§ **INSTRUCTIONS TO FOLLOW**
Reproduce the first line of the material below and each line after it, exactly, through the line containing "green star: (21, 29) -> (21, 89), moved", and give nothing more.

########################################

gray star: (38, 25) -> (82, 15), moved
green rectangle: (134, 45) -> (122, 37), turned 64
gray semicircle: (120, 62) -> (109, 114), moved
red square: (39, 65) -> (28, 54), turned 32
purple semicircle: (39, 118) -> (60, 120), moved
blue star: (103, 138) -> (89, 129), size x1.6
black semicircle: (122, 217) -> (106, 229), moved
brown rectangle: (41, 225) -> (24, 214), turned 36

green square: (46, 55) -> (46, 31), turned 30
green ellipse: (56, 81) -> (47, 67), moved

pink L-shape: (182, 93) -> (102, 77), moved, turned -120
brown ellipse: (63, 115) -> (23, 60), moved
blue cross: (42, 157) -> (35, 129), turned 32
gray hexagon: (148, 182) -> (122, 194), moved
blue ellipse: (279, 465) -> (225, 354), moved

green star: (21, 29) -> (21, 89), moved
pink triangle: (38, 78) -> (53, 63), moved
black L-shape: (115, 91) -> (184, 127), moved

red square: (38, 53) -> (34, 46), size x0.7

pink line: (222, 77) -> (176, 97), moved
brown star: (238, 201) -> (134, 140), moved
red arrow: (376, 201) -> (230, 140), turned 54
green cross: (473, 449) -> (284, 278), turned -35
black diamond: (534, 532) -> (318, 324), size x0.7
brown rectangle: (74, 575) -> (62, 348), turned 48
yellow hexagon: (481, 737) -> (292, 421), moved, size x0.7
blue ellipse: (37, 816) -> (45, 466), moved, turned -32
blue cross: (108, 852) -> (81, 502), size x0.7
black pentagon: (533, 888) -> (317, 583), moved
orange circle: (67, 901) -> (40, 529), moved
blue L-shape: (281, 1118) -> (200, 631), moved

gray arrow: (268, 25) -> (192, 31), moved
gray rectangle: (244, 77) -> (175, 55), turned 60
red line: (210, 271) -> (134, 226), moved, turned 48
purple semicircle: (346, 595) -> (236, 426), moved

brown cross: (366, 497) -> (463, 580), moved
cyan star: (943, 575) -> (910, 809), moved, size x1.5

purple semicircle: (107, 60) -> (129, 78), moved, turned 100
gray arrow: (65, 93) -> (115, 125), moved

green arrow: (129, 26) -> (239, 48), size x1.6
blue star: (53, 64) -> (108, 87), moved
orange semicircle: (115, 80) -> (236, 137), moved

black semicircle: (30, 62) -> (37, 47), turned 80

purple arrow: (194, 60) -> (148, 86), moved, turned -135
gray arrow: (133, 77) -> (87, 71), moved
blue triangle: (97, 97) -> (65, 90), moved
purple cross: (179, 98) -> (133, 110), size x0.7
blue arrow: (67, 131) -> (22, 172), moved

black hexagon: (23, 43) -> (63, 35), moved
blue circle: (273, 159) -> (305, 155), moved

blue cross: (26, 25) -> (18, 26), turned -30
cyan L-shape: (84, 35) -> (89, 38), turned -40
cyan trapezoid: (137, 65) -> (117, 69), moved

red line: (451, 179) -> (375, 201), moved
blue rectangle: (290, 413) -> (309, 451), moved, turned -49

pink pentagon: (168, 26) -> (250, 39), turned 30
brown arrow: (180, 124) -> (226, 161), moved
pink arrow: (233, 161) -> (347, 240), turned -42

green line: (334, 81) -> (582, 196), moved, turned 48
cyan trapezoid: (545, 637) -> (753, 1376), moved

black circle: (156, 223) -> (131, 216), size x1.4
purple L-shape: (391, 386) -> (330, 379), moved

########################################

§ **RESULT**
gray star: (38, 25) -> (82, 15), moved
green rectangle: (134, 45) -> (122, 37), turned 64
gray semicircle: (120, 62) -> (109, 114), moved
red square: (39, 65) -> (28, 54), turned 32
purple semicircle: (39, 118) -> (60, 120), moved
blue star: (103, 138) -> (89, 129), size x1.6
black semicircle: (122, 217) -> (106, 229), moved
brown rectangle: (41, 225) -> (24, 214), turned 36

green square: (46, 55) -> (46, 31), turned 30
green ellipse: (56, 81) -> (47, 67), moved

pink L-shape: (182, 93) -> (102, 77), moved, turned -120
brown ellipse: (63, 115) -> (23, 60), moved
blue cross: (42, 157) -> (35, 129), turned 32
gray hexagon: (148, 182) -> (122, 194), moved
blue ellipse: (279, 465) -> (225, 354), moved

green star: (21, 29) -> (21, 89), moved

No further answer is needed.